**WHAT YOU NEED TO DO**
Repeat the data exactly. Pictures stay out.

Top of RECORD SET

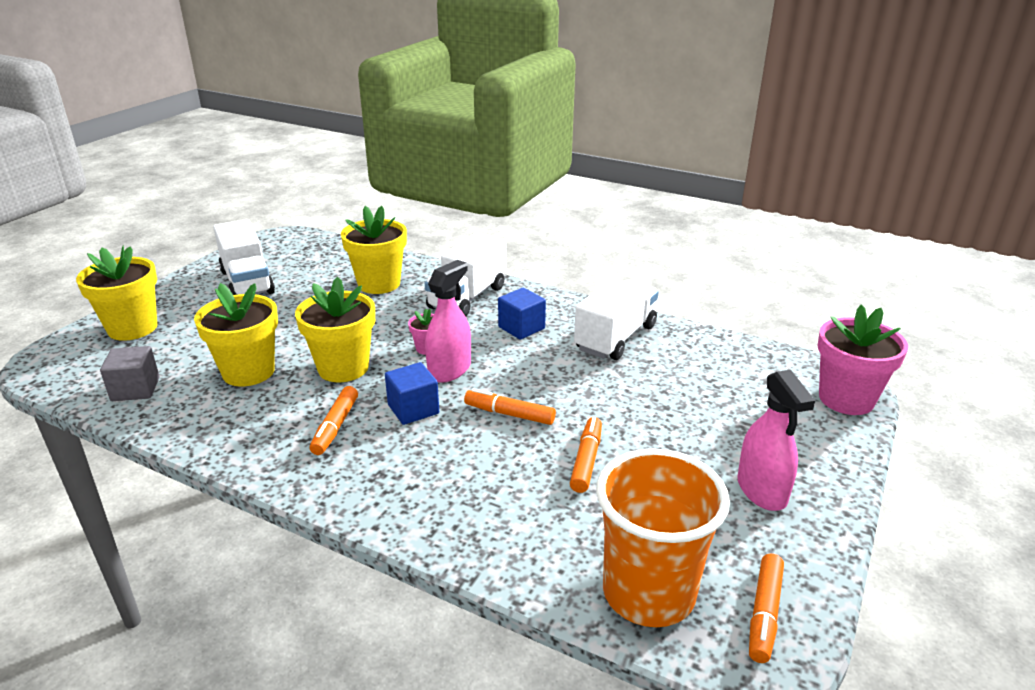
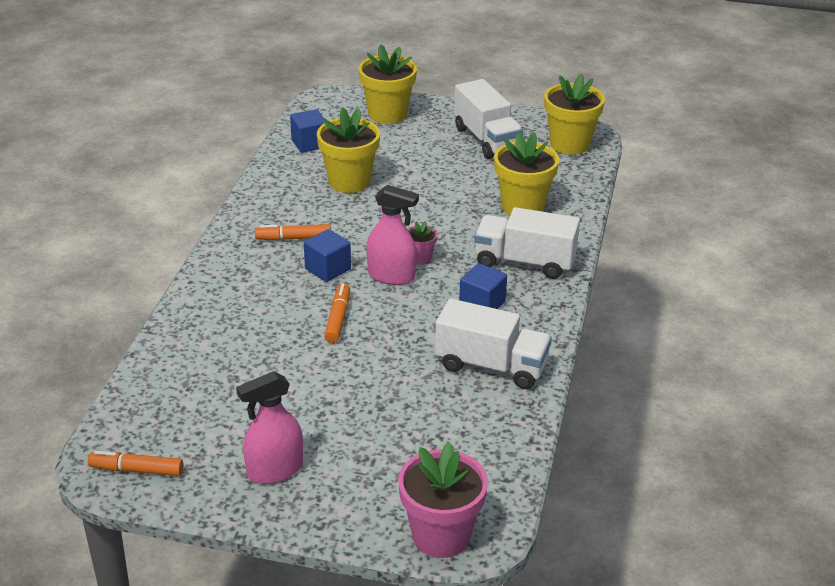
camera: 75 degrees right, 5 degrees up
grey cube [100,346,160,401] -> blue cube [290,109,324,153]
white truck [213,219,275,295] -> white truck turned 75 degrees counterclockwise [454,79,523,159]
yellow flower pot [295,277,375,382] -> yellow flower pot moved to [544,73,605,155]
orange marker [570,417,602,493] -> none
orange cup [596,449,730,627] -> none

Bottom of RECORD SET

**TASK RESPONSE**
camera: 75 degrees right, 5 degrees up
grey cube [100,346,160,401] -> blue cube [290,109,324,153]
white truck [213,219,275,295] -> white truck turned 75 degrees counterclockwise [454,79,523,159]
yellow flower pot [295,277,375,382] -> yellow flower pot moved to [544,73,605,155]
orange marker [570,417,602,493] -> none
orange cup [596,449,730,627] -> none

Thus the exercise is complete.